◆ DO THIS: Rewrite the data between the lines holding "Trace the roads" and "road 4 (residential): [(185,158),(74,115),(0,104)]", inclusive, with "centreline" replaced by "centerline" and nothing else changed. Return only those lines.

◆ DATA RECORDS:
-- -- --
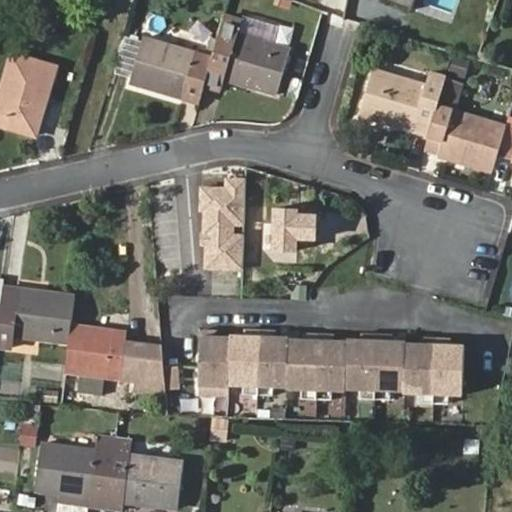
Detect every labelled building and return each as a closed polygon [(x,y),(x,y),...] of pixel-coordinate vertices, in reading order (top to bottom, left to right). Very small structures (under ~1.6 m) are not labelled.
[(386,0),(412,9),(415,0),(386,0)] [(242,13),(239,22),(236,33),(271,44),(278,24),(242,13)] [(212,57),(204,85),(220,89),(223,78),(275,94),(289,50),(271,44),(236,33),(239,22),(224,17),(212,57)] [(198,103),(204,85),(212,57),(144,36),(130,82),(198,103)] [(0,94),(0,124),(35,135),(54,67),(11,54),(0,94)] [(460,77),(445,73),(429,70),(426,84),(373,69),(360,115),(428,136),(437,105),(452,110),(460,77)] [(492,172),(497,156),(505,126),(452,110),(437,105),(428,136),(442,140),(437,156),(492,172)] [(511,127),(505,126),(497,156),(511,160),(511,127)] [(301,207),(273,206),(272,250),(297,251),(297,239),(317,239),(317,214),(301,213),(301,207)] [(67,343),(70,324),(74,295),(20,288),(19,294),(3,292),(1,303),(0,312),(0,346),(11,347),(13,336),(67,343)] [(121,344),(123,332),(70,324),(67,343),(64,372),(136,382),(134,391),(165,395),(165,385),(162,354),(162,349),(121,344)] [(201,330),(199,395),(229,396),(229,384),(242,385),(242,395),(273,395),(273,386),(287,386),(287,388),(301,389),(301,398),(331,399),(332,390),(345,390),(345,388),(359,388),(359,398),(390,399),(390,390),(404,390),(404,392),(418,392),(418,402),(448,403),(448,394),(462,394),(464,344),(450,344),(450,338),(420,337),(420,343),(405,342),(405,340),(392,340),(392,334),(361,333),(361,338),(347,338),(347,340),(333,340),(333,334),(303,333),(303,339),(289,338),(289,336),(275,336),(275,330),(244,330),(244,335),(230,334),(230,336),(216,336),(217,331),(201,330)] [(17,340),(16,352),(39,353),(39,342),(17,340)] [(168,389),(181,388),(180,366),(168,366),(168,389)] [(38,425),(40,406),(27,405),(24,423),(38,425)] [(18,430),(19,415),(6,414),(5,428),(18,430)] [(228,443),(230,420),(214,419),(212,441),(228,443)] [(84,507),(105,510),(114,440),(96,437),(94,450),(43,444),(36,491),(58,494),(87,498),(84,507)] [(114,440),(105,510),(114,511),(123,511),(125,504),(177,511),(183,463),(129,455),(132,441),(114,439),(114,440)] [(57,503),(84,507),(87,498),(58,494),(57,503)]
-- -- --
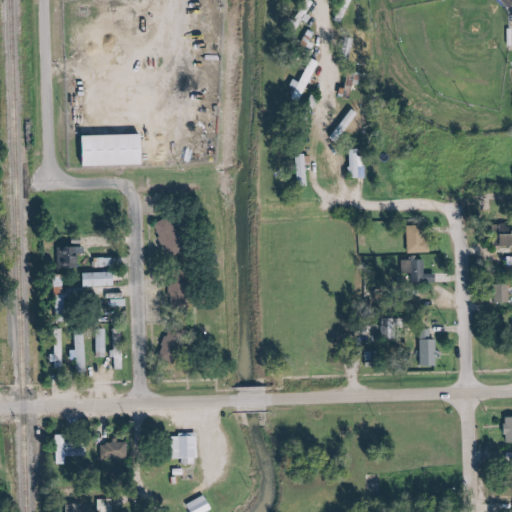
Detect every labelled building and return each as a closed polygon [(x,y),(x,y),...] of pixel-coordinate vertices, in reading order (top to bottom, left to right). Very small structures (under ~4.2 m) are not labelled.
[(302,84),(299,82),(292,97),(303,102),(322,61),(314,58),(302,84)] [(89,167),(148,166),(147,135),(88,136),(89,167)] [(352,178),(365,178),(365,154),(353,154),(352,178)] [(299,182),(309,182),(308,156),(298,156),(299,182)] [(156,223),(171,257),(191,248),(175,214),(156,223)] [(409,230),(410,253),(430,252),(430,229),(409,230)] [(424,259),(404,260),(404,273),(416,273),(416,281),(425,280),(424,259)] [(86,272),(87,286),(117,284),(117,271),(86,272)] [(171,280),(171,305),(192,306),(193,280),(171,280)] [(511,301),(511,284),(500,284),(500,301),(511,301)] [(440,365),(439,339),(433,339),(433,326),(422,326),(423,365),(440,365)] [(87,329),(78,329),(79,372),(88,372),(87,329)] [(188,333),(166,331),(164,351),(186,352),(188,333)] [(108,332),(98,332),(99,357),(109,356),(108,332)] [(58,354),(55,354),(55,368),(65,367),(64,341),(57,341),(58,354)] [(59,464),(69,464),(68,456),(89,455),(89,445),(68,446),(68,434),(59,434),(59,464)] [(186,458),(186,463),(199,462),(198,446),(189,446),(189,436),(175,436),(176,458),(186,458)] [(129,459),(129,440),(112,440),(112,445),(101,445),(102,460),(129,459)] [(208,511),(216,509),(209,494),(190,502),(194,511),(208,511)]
-- -- --
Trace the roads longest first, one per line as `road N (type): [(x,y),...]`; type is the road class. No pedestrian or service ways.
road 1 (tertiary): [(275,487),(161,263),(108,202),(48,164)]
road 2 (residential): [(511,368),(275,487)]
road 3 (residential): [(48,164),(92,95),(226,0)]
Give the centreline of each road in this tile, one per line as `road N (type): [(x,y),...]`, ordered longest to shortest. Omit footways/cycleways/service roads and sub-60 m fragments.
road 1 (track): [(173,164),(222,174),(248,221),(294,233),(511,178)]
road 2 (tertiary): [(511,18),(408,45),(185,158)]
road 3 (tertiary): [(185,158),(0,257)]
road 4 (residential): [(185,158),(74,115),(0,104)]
-- -- --
◆ SOLVED EXERCISE:
Trace the roads longest first, one per line as `road N (type): [(x,y),...]`; type is the road class. No pedestrian or service ways.
road 1 (tertiary): [(275,487),(161,263),(108,202),(48,164)]
road 2 (residential): [(511,368),(275,487)]
road 3 (residential): [(48,164),(92,95),(226,0)]
Give the centerline of each road in this tile, one per line as `road N (type): [(x,y),...]`, ordered longest to shortest. Omit footways/cycleways/service roads and sub-60 m fragments.
road 1 (track): [(173,164),(222,174),(248,221),(294,233),(511,178)]
road 2 (tertiary): [(511,18),(408,45),(185,158)]
road 3 (tertiary): [(185,158),(0,257)]
road 4 (residential): [(185,158),(74,115),(0,104)]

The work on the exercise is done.